Your output should be the lines from the one containing "white candle [324,194,360,307]" through the last line below, both ends included, exactly as written and free of pictures.

= Beginning of Section =

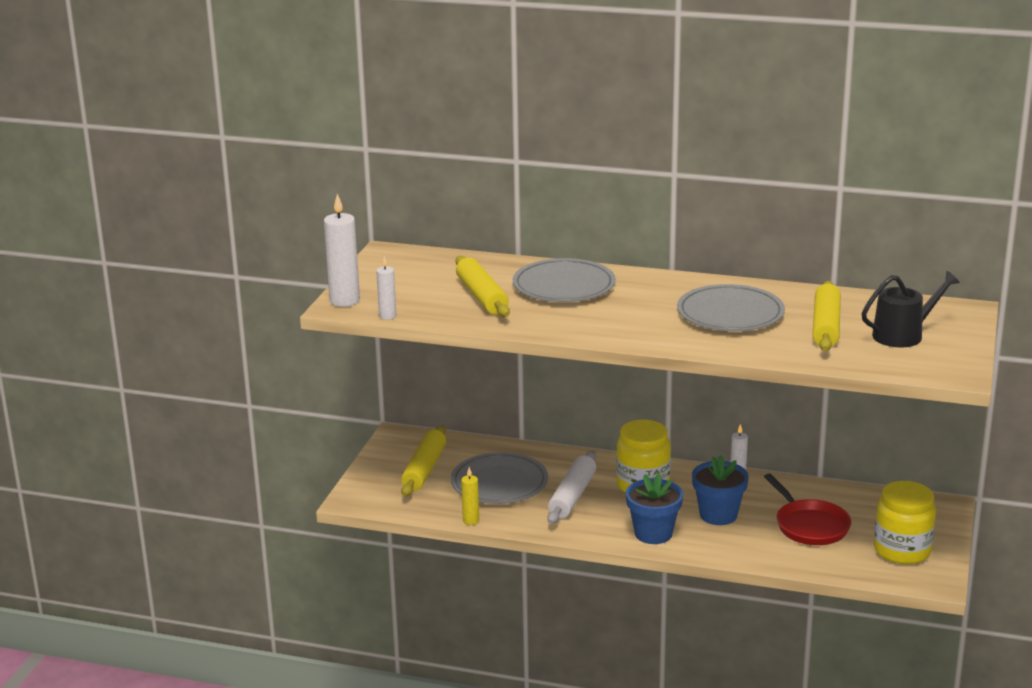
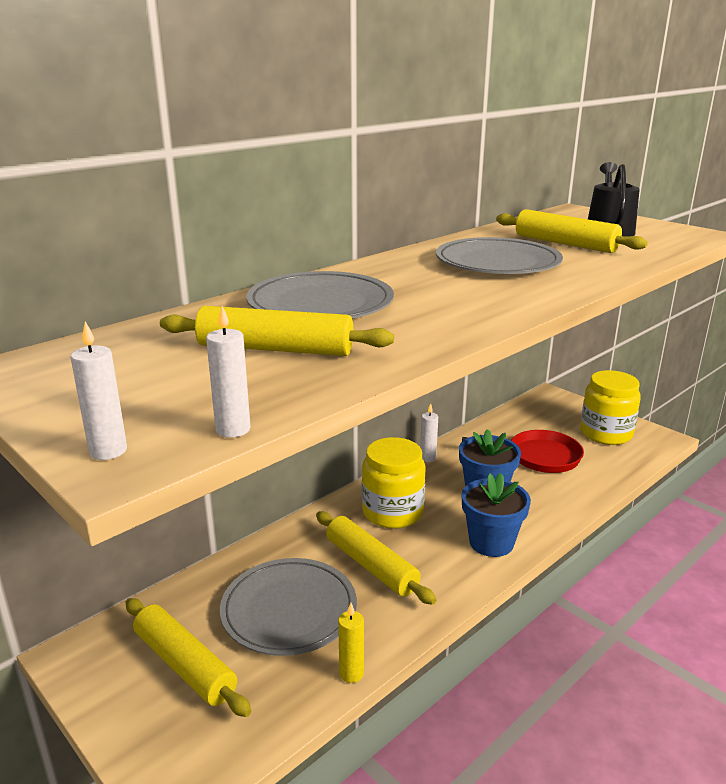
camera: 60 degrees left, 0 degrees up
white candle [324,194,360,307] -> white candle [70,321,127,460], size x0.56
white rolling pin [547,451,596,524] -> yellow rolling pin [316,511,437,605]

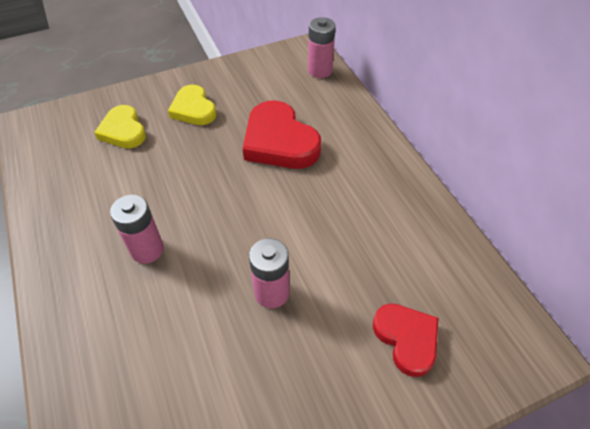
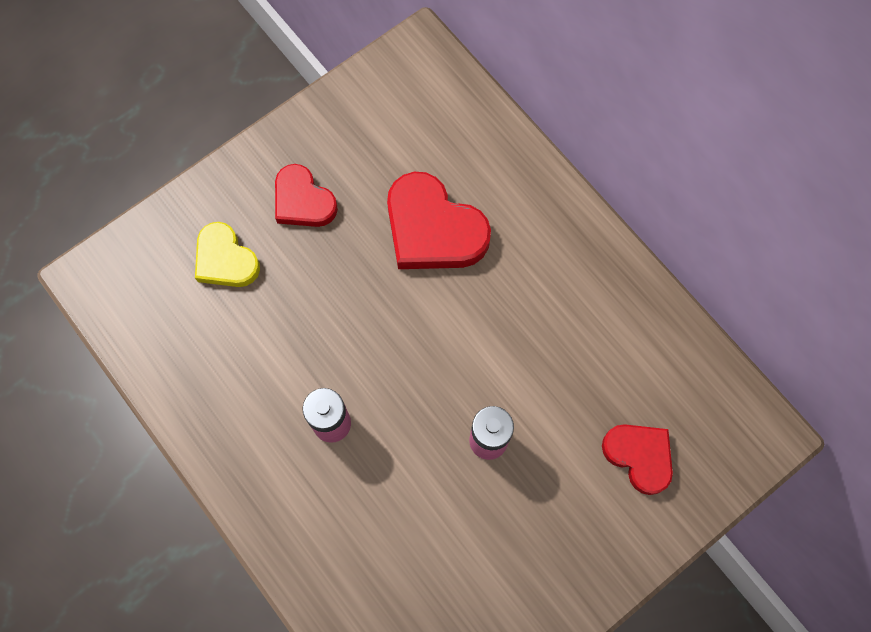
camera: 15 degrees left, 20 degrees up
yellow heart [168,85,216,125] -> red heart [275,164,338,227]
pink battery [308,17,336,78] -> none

= End of Section =

Written solution →
white candle [324,194,360,307] -> white candle [70,321,127,460], size x0.56
white rolling pin [547,451,596,524] -> yellow rolling pin [316,511,437,605]

camera: 15 degrees left, 20 degrees up
yellow heart [168,85,216,125] -> red heart [275,164,338,227]
pink battery [308,17,336,78] -> none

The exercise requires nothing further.